▼

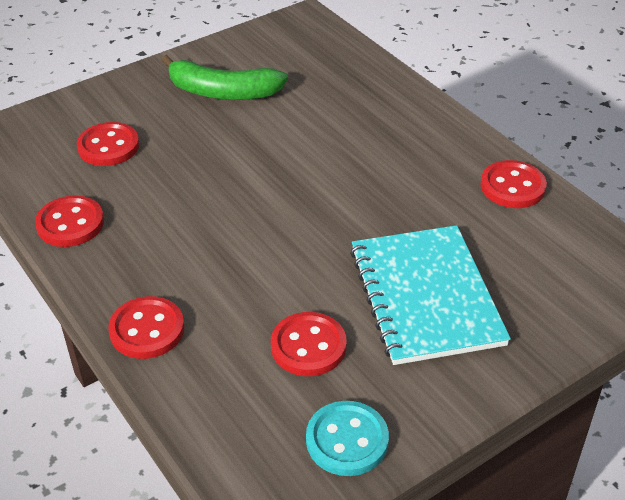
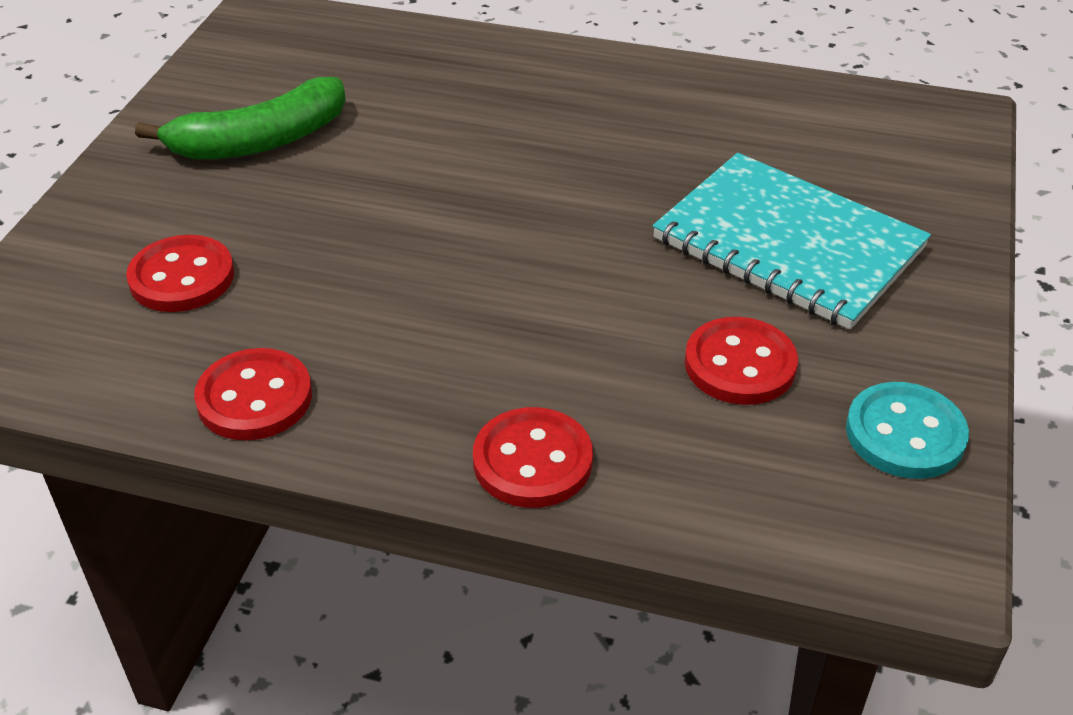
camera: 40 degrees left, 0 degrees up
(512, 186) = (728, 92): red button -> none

▲
▼

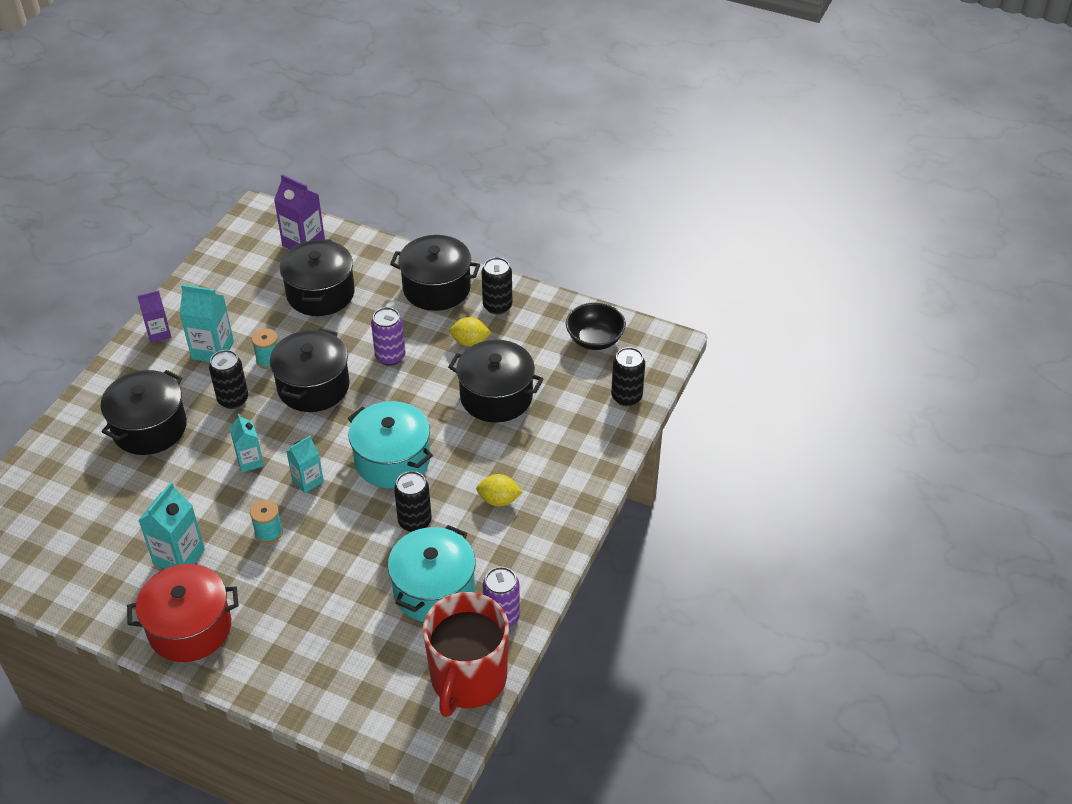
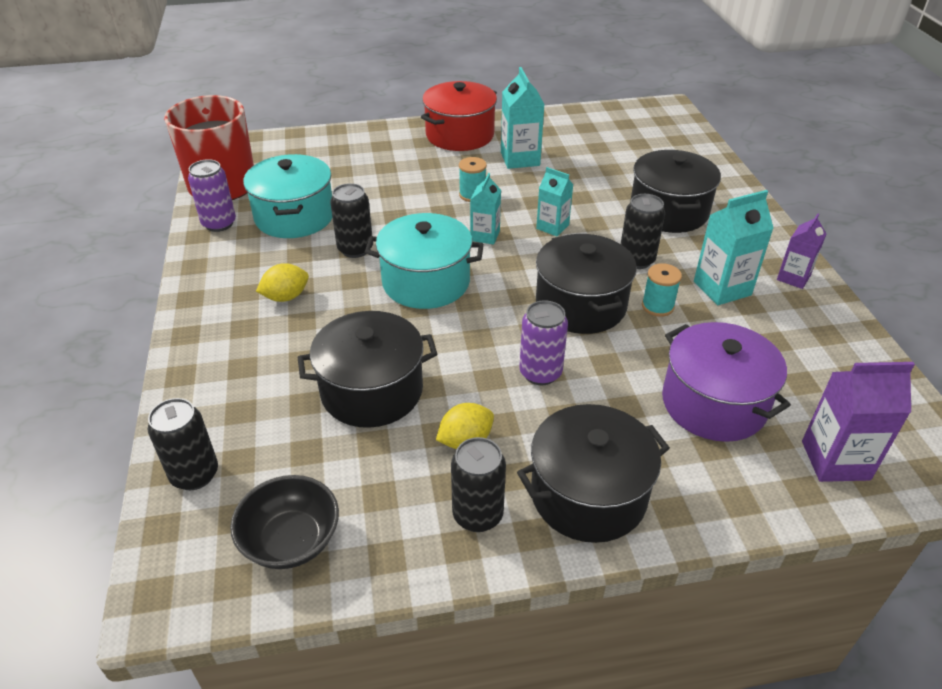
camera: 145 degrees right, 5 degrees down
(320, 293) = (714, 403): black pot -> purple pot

▲

- _Exercise_: In the listing above, find every line with the word "camera" and copy it.

- _Solution to the exercise_:
camera: 40 degrees left, 0 degrees up
camera: 145 degrees right, 5 degrees down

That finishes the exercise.